▶ EXERCISE:
Copy the data below verbatim, from its first line up to and including the line containing "Point [201,410] is". Leave the pictures out.

▶ TASK DATA:
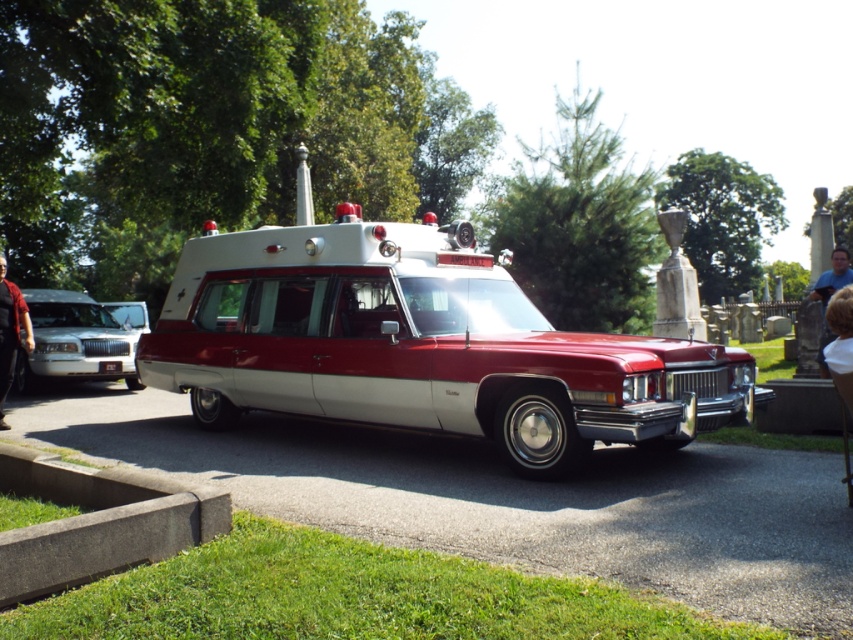
You are standing in front of the vintage hearse parked in the cemetery. There are two points marked on the hearse. The first point is at coordinate point [201,410] and the second is at point [67,305]. Which point is closer to you?

Point [201,410] is closer to the viewer than point [67,305].

You are standing at the point with coordinates point (9, 296) and want to walk towards the point with coordinates point (821, 340). Based on the scene, will you be walking towards or away from the cemetery tombstones in the background?

Since point (9, 296) is in front of point (821, 340), walking towards point (821, 340) would mean walking away from the cemetery tombstones in the background.

You are a parking attendant who needs to move the shiny red hearse at center and the white glossy sedan at left into a parking garage. The garage has a clearance height of 2.5 meters. Can both vehicles fit through the entrance without any modifications?

The question cannot be answered with the provided information as the height of the shiny red hearse at center and white glossy sedan at left is not mentioned in the descriptions.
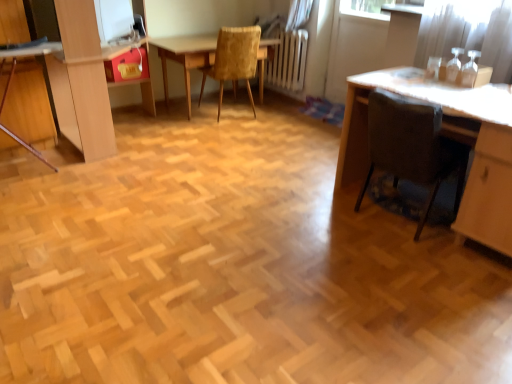
Question: Is matte red drawer at upper left located within brown fabric chair at lower right, acting as the first chair starting from the right?

Choices:
 (A) no
 (B) yes

Answer: (A)

Question: From a real-world perspective, is brown fabric chair at lower right, which is the 2th chair from back to front, positioned over matte red drawer at upper left based on gravity?

Choices:
 (A) no
 (B) yes

Answer: (A)

Question: From a real-world perspective, is brown fabric chair at lower right, which is the 2th chair from back to front, physically below matte red drawer at upper left?

Choices:
 (A) yes
 (B) no

Answer: (A)

Question: Can you confirm if brown fabric chair at lower right, acting as the first chair starting from the bottom, is positioned to the left of matte red drawer at upper left?

Choices:
 (A) yes
 (B) no

Answer: (B)

Question: Is brown fabric chair at lower right, acting as the first chair starting from the right, further to the viewer compared to matte red drawer at upper left?

Choices:
 (A) yes
 (B) no

Answer: (B)

Question: In the image, is transparent glass screen door at upper right positioned in front of or behind wooden table at center?

Choices:
 (A) front
 (B) behind

Answer: (A)

Question: From a real-world perspective, is transparent glass screen door at upper right above or below wooden table at center?

Choices:
 (A) above
 (B) below

Answer: (A)

Question: Is point (354, 23) closer or farther from the camera than point (164, 96)?

Choices:
 (A) closer
 (B) farther

Answer: (A)

Question: In terms of size, does transparent glass screen door at upper right appear bigger or smaller than wooden table at center?

Choices:
 (A) small
 (B) big

Answer: (A)

Question: Is point pos(467,145) closer or farther from the camera than point pos(355,64)?

Choices:
 (A) farther
 (B) closer

Answer: (B)

Question: Considering the relative positions of brown fabric chair at lower right, the second chair viewed from the left, and transparent glass screen door at upper right in the image provided, is brown fabric chair at lower right, the second chair viewed from the left, to the left or to the right of transparent glass screen door at upper right?

Choices:
 (A) left
 (B) right

Answer: (A)

Question: Looking at their shapes, would you say brown fabric chair at lower right, the second chair in the top-to-bottom sequence, is wider or thinner than transparent glass screen door at upper right?

Choices:
 (A) thin
 (B) wide

Answer: (B)

Question: From a real-world perspective, is brown fabric chair at lower right, which is the 2th chair from back to front, physically located above or below transparent glass screen door at upper right?

Choices:
 (A) below
 (B) above

Answer: (A)

Question: From a real-world perspective, is wooden table at center above or below matte wooden dresser at left?

Choices:
 (A) above
 (B) below

Answer: (B)

Question: Considering their positions, is wooden table at center located in front of or behind matte wooden dresser at left?

Choices:
 (A) front
 (B) behind

Answer: (B)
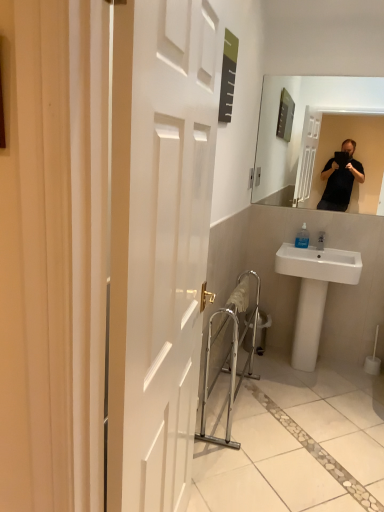
Question: Is metallic silver trash can at center surrounding silver metallic balustrade at lower center?

Choices:
 (A) no
 (B) yes

Answer: (A)

Question: Does metallic silver trash can at center come in front of silver metallic balustrade at lower center?

Choices:
 (A) no
 (B) yes

Answer: (A)

Question: Is metallic silver trash can at center turned away from silver metallic balustrade at lower center?

Choices:
 (A) no
 (B) yes

Answer: (A)

Question: Is metallic silver trash can at center at the left side of silver metallic balustrade at lower center?

Choices:
 (A) yes
 (B) no

Answer: (B)

Question: Is metallic silver trash can at center outside of silver metallic balustrade at lower center?

Choices:
 (A) no
 (B) yes

Answer: (B)

Question: Would you say transparent plastic soap dispenser at sink is to the left or to the right of silver metallic balustrade at lower center in the picture?

Choices:
 (A) right
 (B) left

Answer: (A)

Question: Do you think transparent plastic soap dispenser at sink is within silver metallic balustrade at lower center, or outside of it?

Choices:
 (A) outside
 (B) inside

Answer: (A)

Question: Considering the positions of transparent plastic soap dispenser at sink and silver metallic balustrade at lower center in the image, is transparent plastic soap dispenser at sink taller or shorter than silver metallic balustrade at lower center?

Choices:
 (A) short
 (B) tall

Answer: (A)

Question: From the image's perspective, is transparent plastic soap dispenser at sink above or below silver metallic balustrade at lower center?

Choices:
 (A) above
 (B) below

Answer: (A)

Question: Considering the positions of point (299, 244) and point (258, 334), is point (299, 244) closer or farther from the camera than point (258, 334)?

Choices:
 (A) farther
 (B) closer

Answer: (B)

Question: In the image, is transparent plastic soap dispenser at sink on the left side or the right side of metallic silver trash can at center?

Choices:
 (A) left
 (B) right

Answer: (B)

Question: Choose the correct answer: Is transparent plastic soap dispenser at sink inside metallic silver trash can at center or outside it?

Choices:
 (A) inside
 (B) outside

Answer: (B)

Question: Considering the positions of transparent plastic soap dispenser at sink and metallic silver trash can at center in the image, is transparent plastic soap dispenser at sink taller or shorter than metallic silver trash can at center?

Choices:
 (A) tall
 (B) short

Answer: (B)

Question: Is point (233, 344) positioned closer to the camera than point (302, 365)?

Choices:
 (A) farther
 (B) closer

Answer: (B)

Question: Is silver metallic balustrade at lower center in front of or behind white ceramic sink at lower right in the image?

Choices:
 (A) front
 (B) behind

Answer: (A)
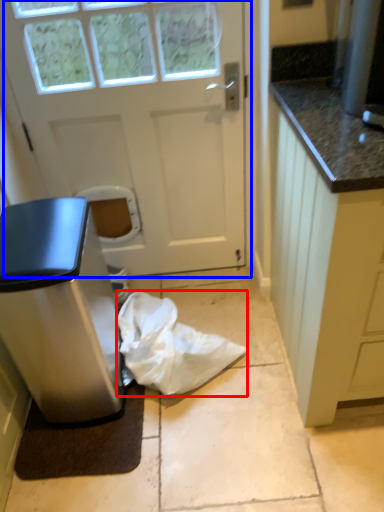
Question: Which of the following is the closest to the observer, material (highlighted by a red box) or door (highlighted by a blue box)?

Choices:
 (A) material
 (B) door

Answer: (B)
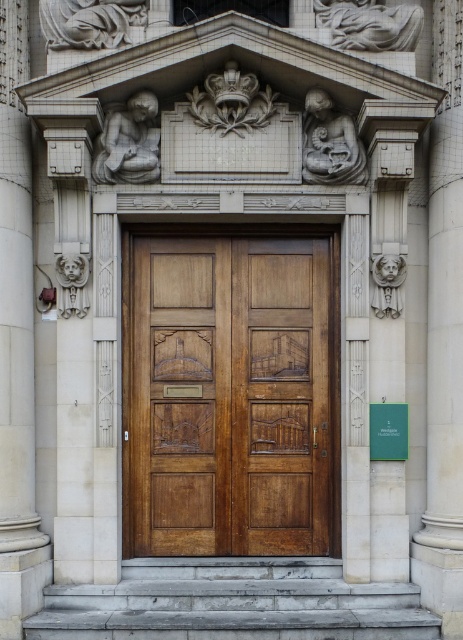
Who is more distant from viewer, (308, 284) or (204, 628)?

Point (308, 284)

I want to click on polished wood door at center, so click(x=226, y=394).

Which is more to the left, polished wood door at center or wooden carved door at center?

From the viewer's perspective, polished wood door at center appears more on the left side.

Does polished wood door at center have a larger size compared to wooden carved door at center?

Correct, polished wood door at center is larger in size than wooden carved door at center.

Which is behind, point (208, 525) or point (262, 260)?

Point (262, 260)

Find the location of a particular element. The width and height of the screenshot is (463, 640). polished wood door at center is located at coordinates (226, 394).

Who is higher up, wooden carved door at center or gray stone stairs at lower center?

wooden carved door at center is above.

Does wooden carved door at center appear over gray stone stairs at lower center?

Indeed, wooden carved door at center is positioned over gray stone stairs at lower center.

Where is `wooden carved door at center`? wooden carved door at center is located at coordinates (280, 396).

This screenshot has width=463, height=640. Find the location of `wooden carved door at center`. wooden carved door at center is located at coordinates (280, 396).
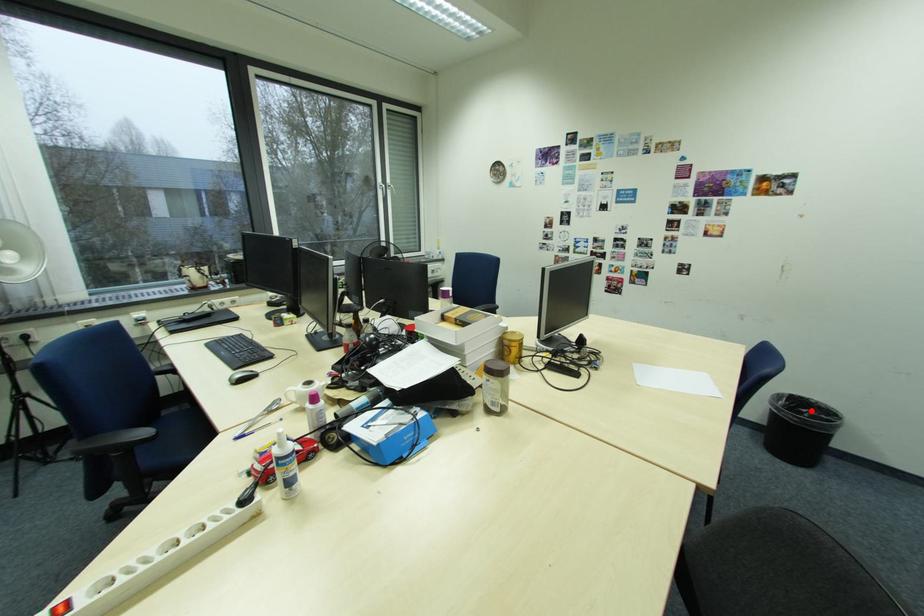
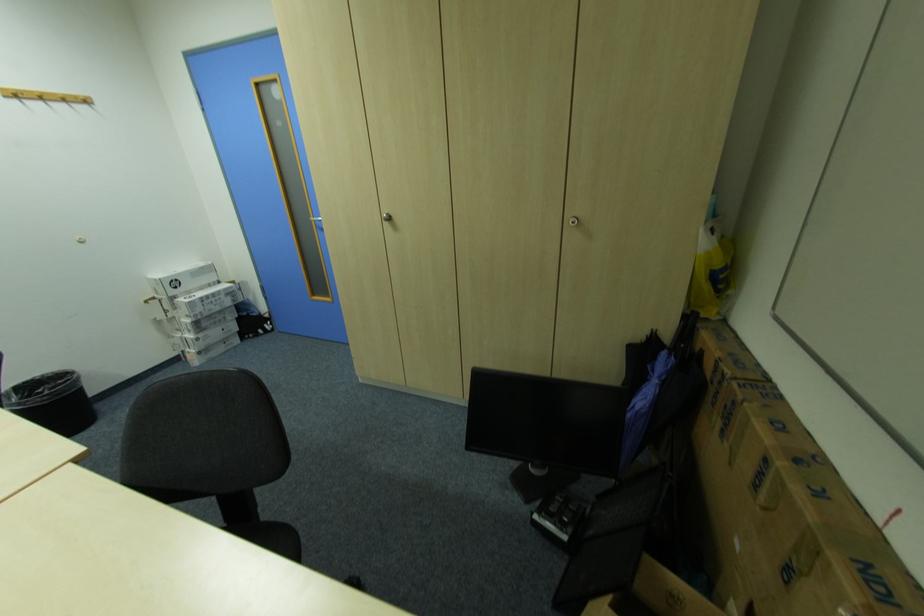
Where in the second image is the point corresponding to the highlighted location from the first image?

(49, 391)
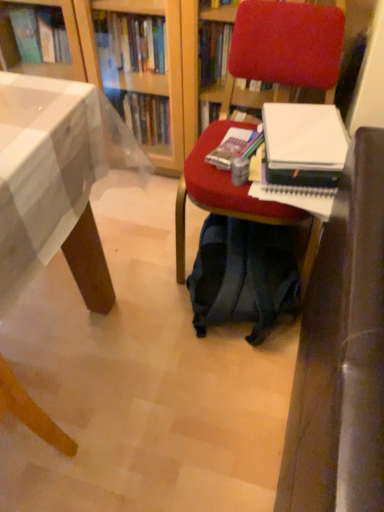
Question: Considering the relative sizes of white paper at center right and velvet red chair at center in the image provided, is white paper at center right smaller than velvet red chair at center?

Choices:
 (A) yes
 (B) no

Answer: (A)

Question: Is white paper at center right not close to velvet red chair at center?

Choices:
 (A) no
 (B) yes

Answer: (A)

Question: Can velvet red chair at center be found inside white paper at center right?

Choices:
 (A) no
 (B) yes

Answer: (A)

Question: Can you confirm if white paper at center right is thinner than velvet red chair at center?

Choices:
 (A) yes
 (B) no

Answer: (A)

Question: Is white paper at center right shorter than velvet red chair at center?

Choices:
 (A) no
 (B) yes

Answer: (B)

Question: Would you say wooden desk at lower left is to the left or to the right of white paper at center right in the picture?

Choices:
 (A) right
 (B) left

Answer: (B)

Question: Looking at their shapes, would you say wooden desk at lower left is wider or thinner than white paper at center right?

Choices:
 (A) thin
 (B) wide

Answer: (B)

Question: Is wooden desk at lower left inside the boundaries of white paper at center right, or outside?

Choices:
 (A) inside
 (B) outside

Answer: (B)

Question: Considering the positions of wooden desk at lower left and white paper at center right in the image, is wooden desk at lower left bigger or smaller than white paper at center right?

Choices:
 (A) small
 (B) big

Answer: (B)

Question: From a real-world perspective, is wooden desk at lower left above or below dark blue fabric backpack at center?

Choices:
 (A) below
 (B) above

Answer: (B)

Question: Is wooden desk at lower left spatially inside dark blue fabric backpack at center, or outside of it?

Choices:
 (A) outside
 (B) inside

Answer: (A)

Question: In terms of width, does wooden desk at lower left look wider or thinner when compared to dark blue fabric backpack at center?

Choices:
 (A) wide
 (B) thin

Answer: (B)

Question: Does point (56, 180) appear closer or farther from the camera than point (236, 233)?

Choices:
 (A) farther
 (B) closer

Answer: (B)

Question: Is velvet red chair at center bigger or smaller than wooden desk at lower left?

Choices:
 (A) big
 (B) small

Answer: (A)

Question: From the image's perspective, is velvet red chair at center positioned above or below wooden desk at lower left?

Choices:
 (A) below
 (B) above

Answer: (B)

▶ OUTPUT OF THE TASK:
You are standing in front of the vintage hearse parked in the cemetery. There are two points marked on the hearse. The first point is at coordinate point [201,410] and the second is at point [67,305]. Which point is closer to you?

Point [201,410] is closer to the viewer than point [67,305].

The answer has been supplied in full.